* [Instructions to follow] From the records below, report the number of lines that contain "plus", and add nothing.

* [Records supplied]
-------------------------

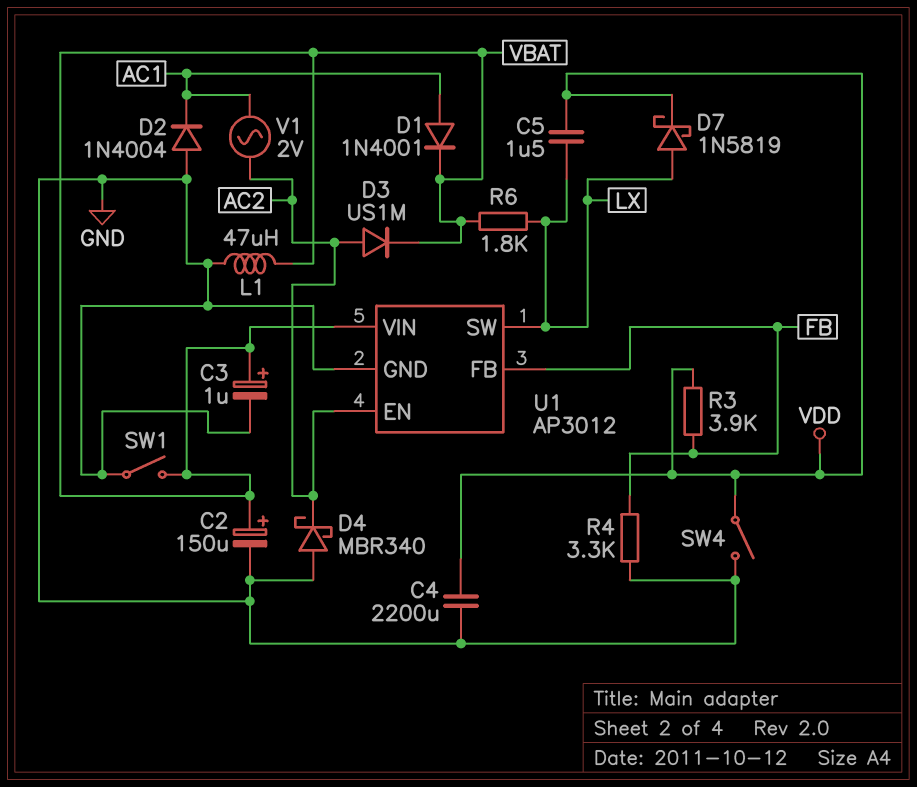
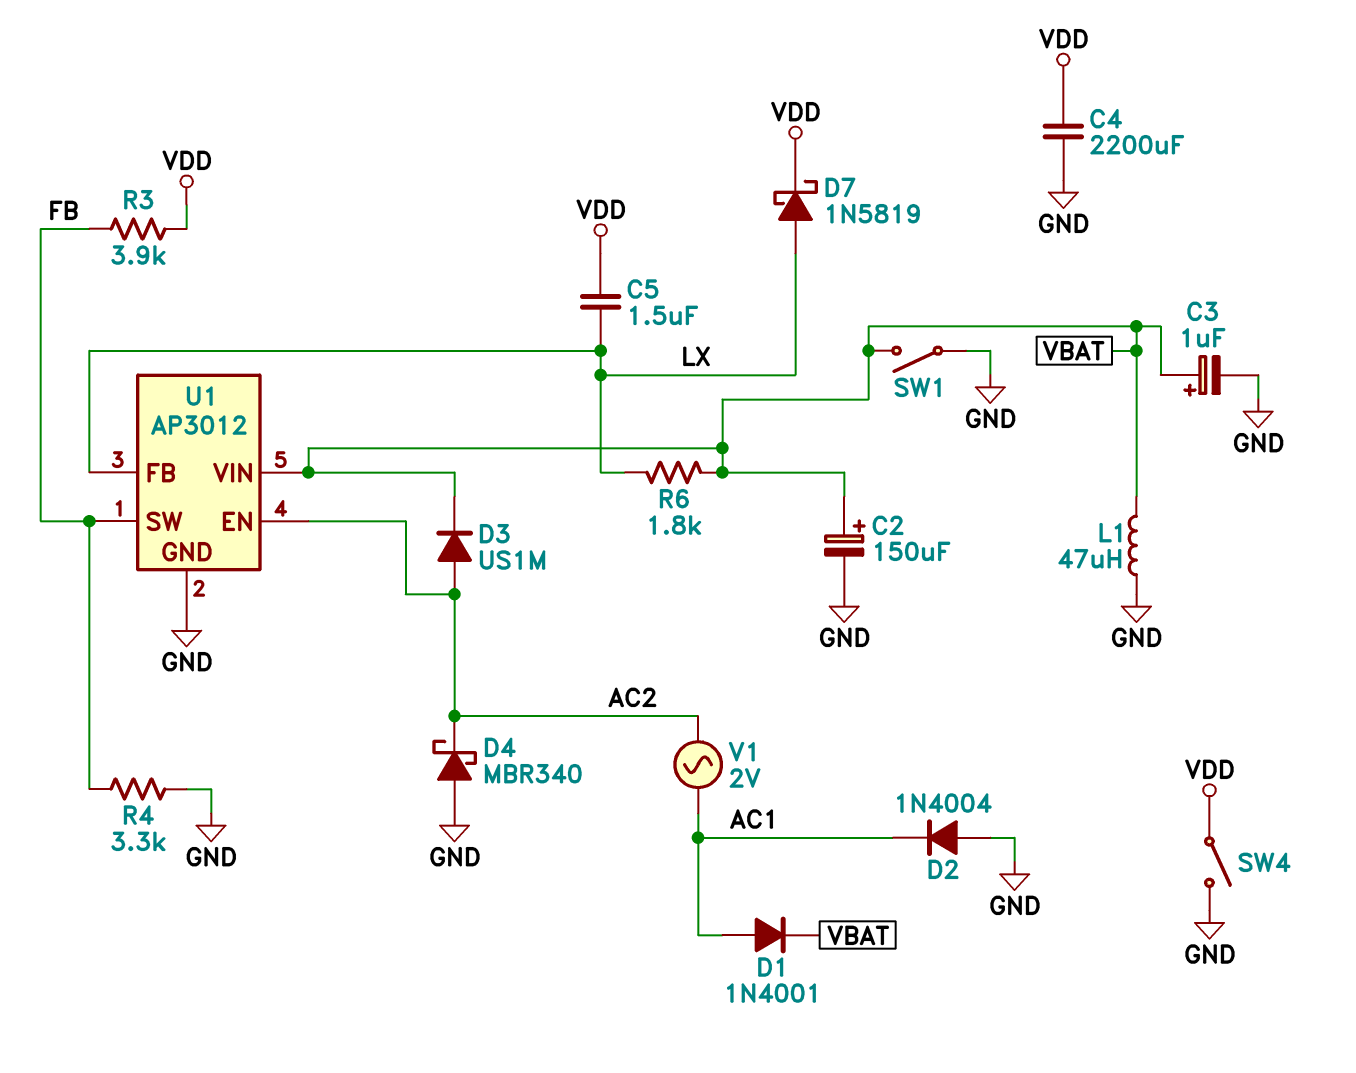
U1 pin FB: FB -> LX
U1 pin SW: LX -> FB

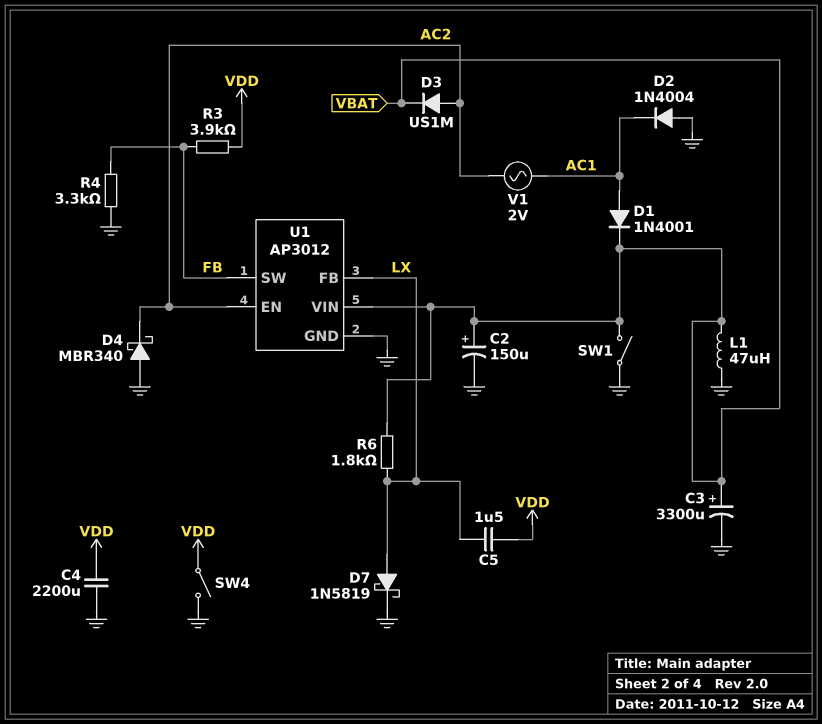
C3: 1uF (plus VBAT, minus GND) -> 3300uF (plus VBAT, minus GND)
D7: schottky 1N5819 (A LX, K VDD) -> schottky 1N5819 (A LX, K GND)

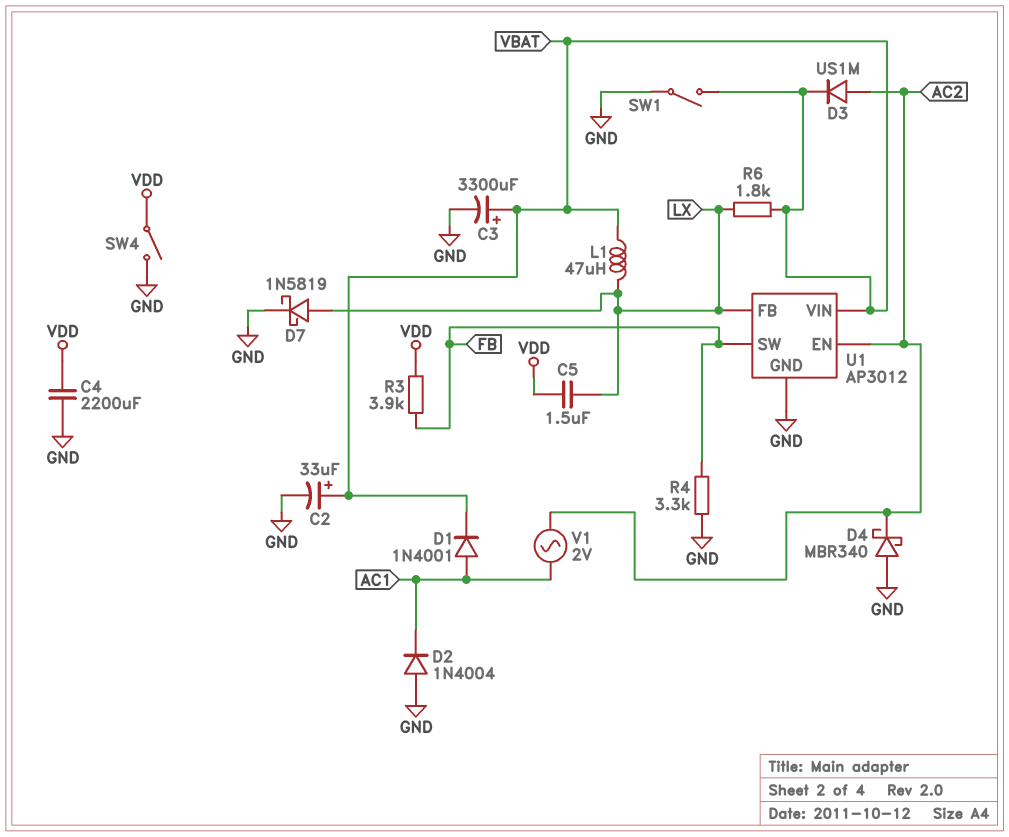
C2: 150uF (plus VBAT, minus GND) -> 33uF (plus VBAT, minus GND)
L1: 47uH (GND, VBAT) -> 47uH (LX, VBAT)

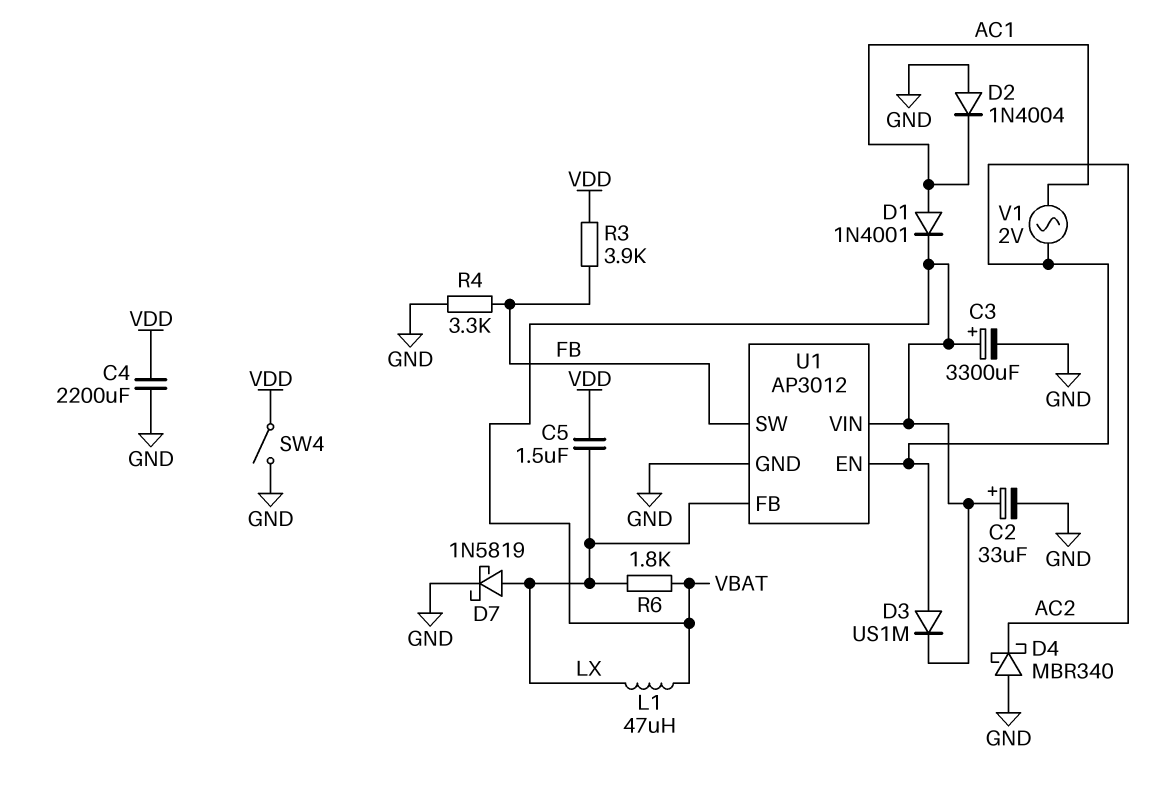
SW1: switch (GND, VBAT) -> none

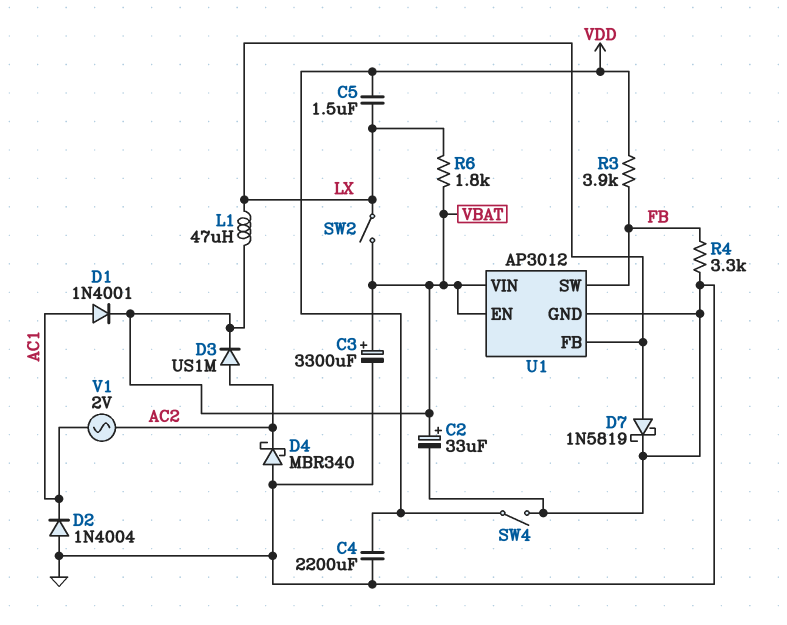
SW2: none -> switch (LX, VBAT)
U1 pin EN: AC2 -> VBAT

-------------------------

* [The completed task] 2